··· Material supplied

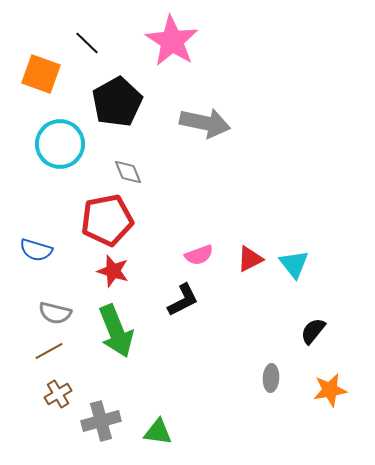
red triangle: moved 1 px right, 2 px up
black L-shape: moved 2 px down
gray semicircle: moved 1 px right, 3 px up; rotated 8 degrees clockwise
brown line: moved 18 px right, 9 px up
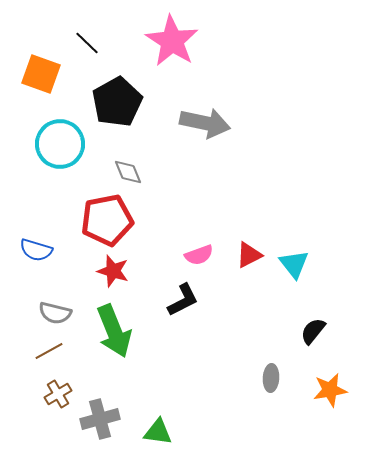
red triangle: moved 1 px left, 4 px up
green arrow: moved 2 px left
gray cross: moved 1 px left, 2 px up
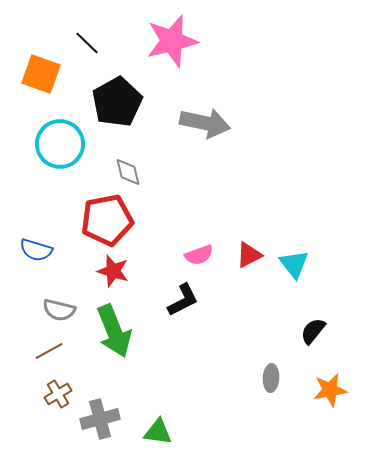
pink star: rotated 26 degrees clockwise
gray diamond: rotated 8 degrees clockwise
gray semicircle: moved 4 px right, 3 px up
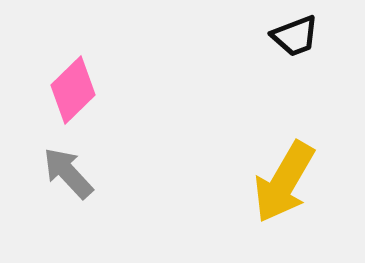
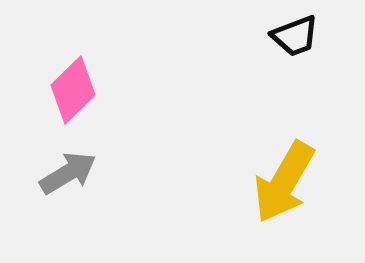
gray arrow: rotated 102 degrees clockwise
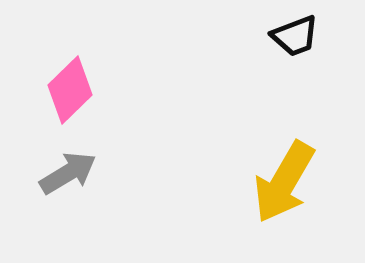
pink diamond: moved 3 px left
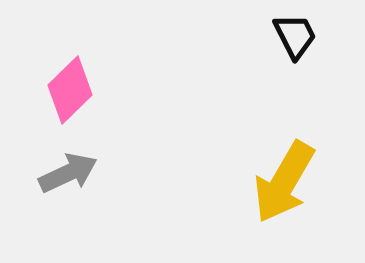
black trapezoid: rotated 96 degrees counterclockwise
gray arrow: rotated 6 degrees clockwise
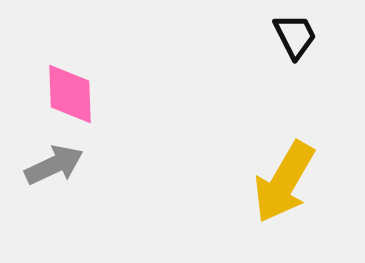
pink diamond: moved 4 px down; rotated 48 degrees counterclockwise
gray arrow: moved 14 px left, 8 px up
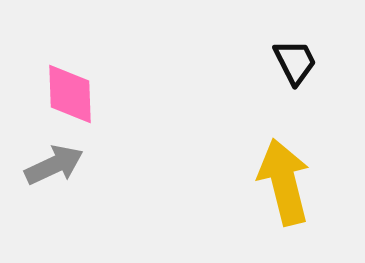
black trapezoid: moved 26 px down
yellow arrow: rotated 136 degrees clockwise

······

## What is asked
Convert the shape lines from every entry above into one numbered list, skipping any blank lines and leaving out the pictures.

## Result for this exercise
1. red triangle: moved 1 px right, 2 px up
2. black L-shape: moved 2 px down
3. gray semicircle: moved 1 px right, 3 px up; rotated 8 degrees clockwise
4. brown line: moved 18 px right, 9 px up
5. red triangle: moved 1 px left, 4 px up
6. green arrow: moved 2 px left
7. gray cross: moved 1 px left, 2 px up
8. pink star: rotated 26 degrees clockwise
9. gray diamond: rotated 8 degrees clockwise
10. gray semicircle: moved 4 px right, 3 px up
11. gray arrow: rotated 102 degrees clockwise
12. pink diamond: moved 3 px left
13. black trapezoid: rotated 96 degrees counterclockwise
14. gray arrow: rotated 6 degrees clockwise
15. pink diamond: moved 4 px down; rotated 48 degrees counterclockwise
16. gray arrow: moved 14 px left, 8 px up
17. black trapezoid: moved 26 px down
18. yellow arrow: rotated 136 degrees clockwise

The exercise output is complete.